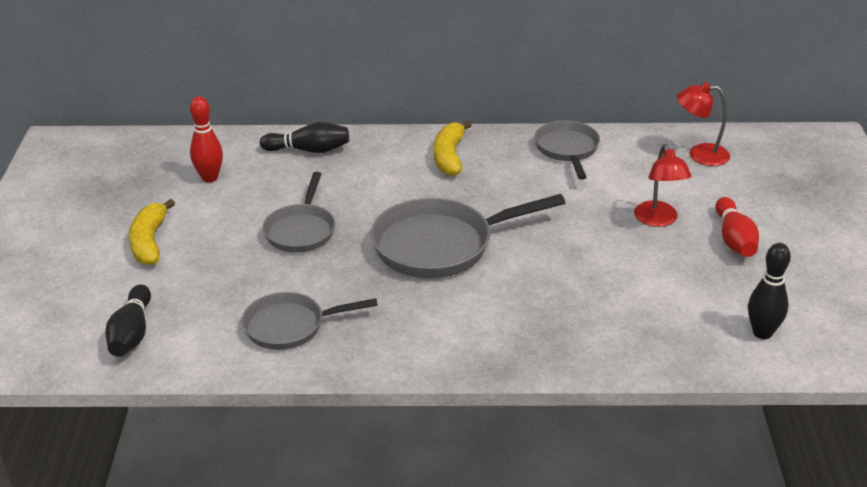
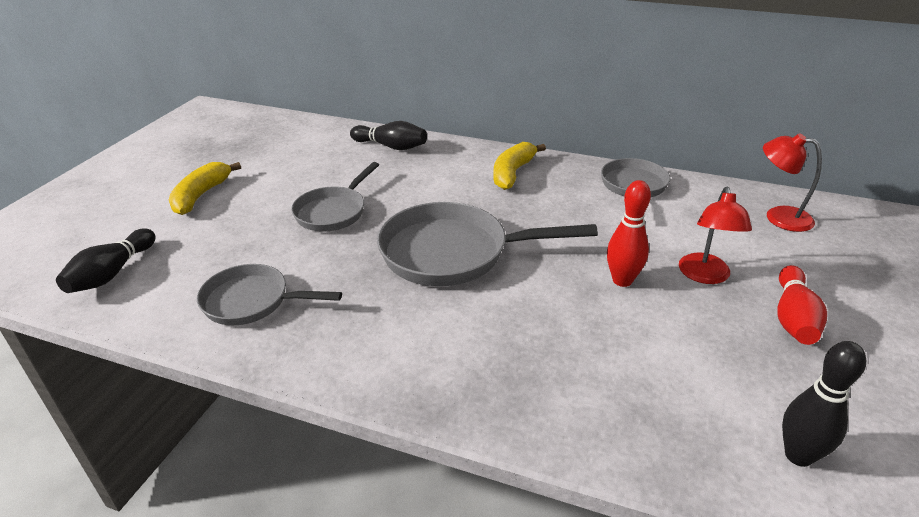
camera: 20 degrees right, 0 degrees up
red bowling pin [190,96,223,183] -> red bowling pin moved to [607,180,651,287]

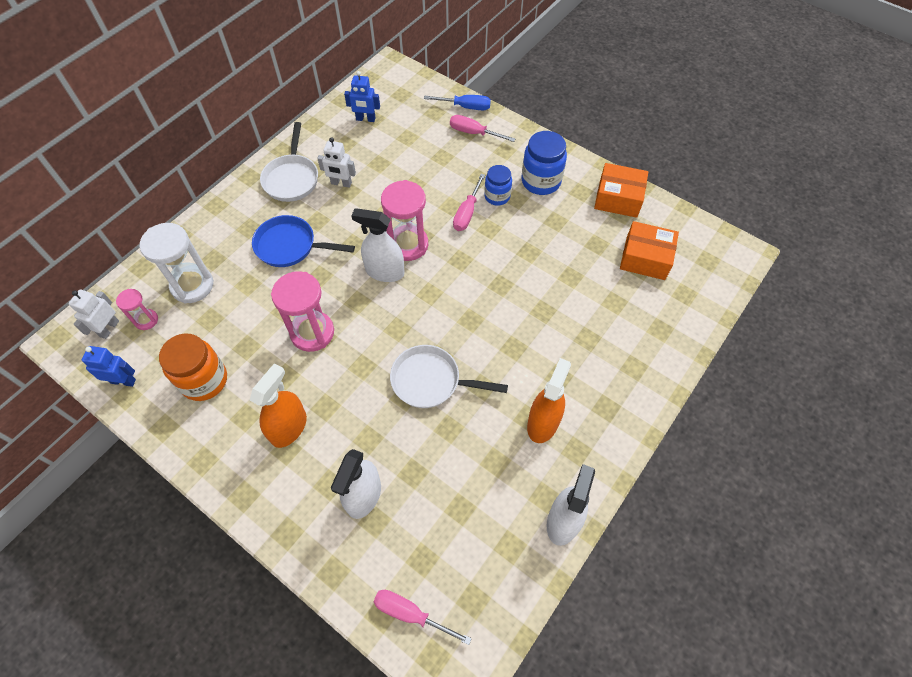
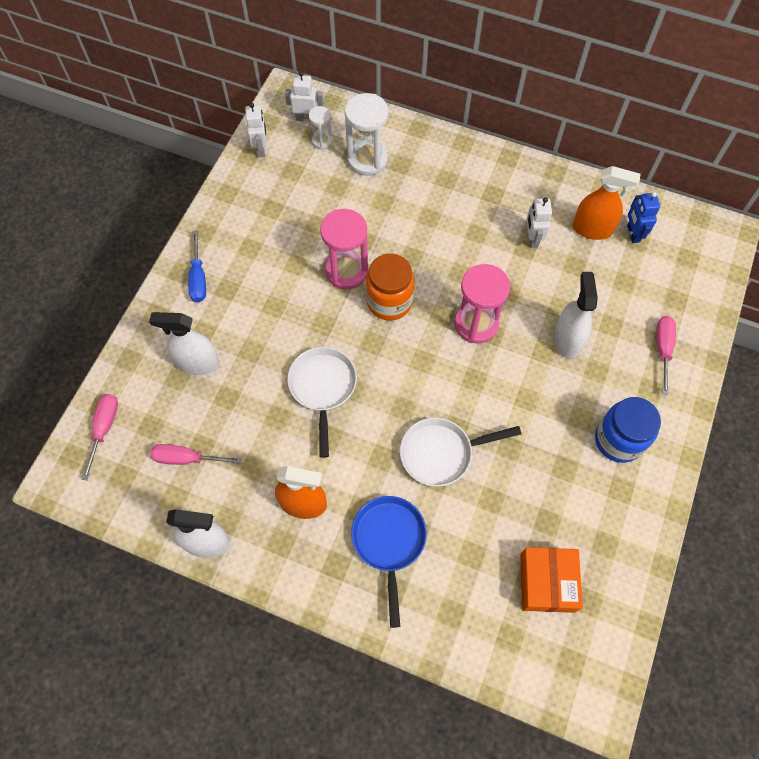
camera: 75 degrees right, 5 degrees up
blue robot [82,346,136,387] -> white robot [245,103,267,157]
pink hourglass [116,289,158,330] -> white hourglass [309,106,333,149]
orange jar [159,334,227,401] -> orange jar moved to [366,253,414,321]
orange spray bottle [250,363,307,448] -> orange spray bottle moved to [573,166,641,240]
blue pan [252,215,355,267] -> blue pan moved to [351,496,427,628]
white pan [260,122,318,202] -> white pan moved to [400,418,521,487]
white spray bottle [351,208,405,282] -> white spray bottle moved to [554,272,598,359]
blue screwdriver [424,95,491,110] -> blue screwdriver moved to [188,230,206,302]
pink screwdriver [453,174,485,231] -> pink screwdriver moved to [150,444,242,465]
blue jar [484,165,512,206] -> none
orange box [594,163,648,218] -> none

PROBLEM DETAILS => Output should match, line for line, the stretch of the material above from the line holding "pink hourglass [116,289,158,330]" through the line holding "blue pan [252,215,355,267]".

SOLVED PROBLEM =>
pink hourglass [116,289,158,330] -> white hourglass [309,106,333,149]
orange jar [159,334,227,401] -> orange jar moved to [366,253,414,321]
orange spray bottle [250,363,307,448] -> orange spray bottle moved to [573,166,641,240]
blue pan [252,215,355,267] -> blue pan moved to [351,496,427,628]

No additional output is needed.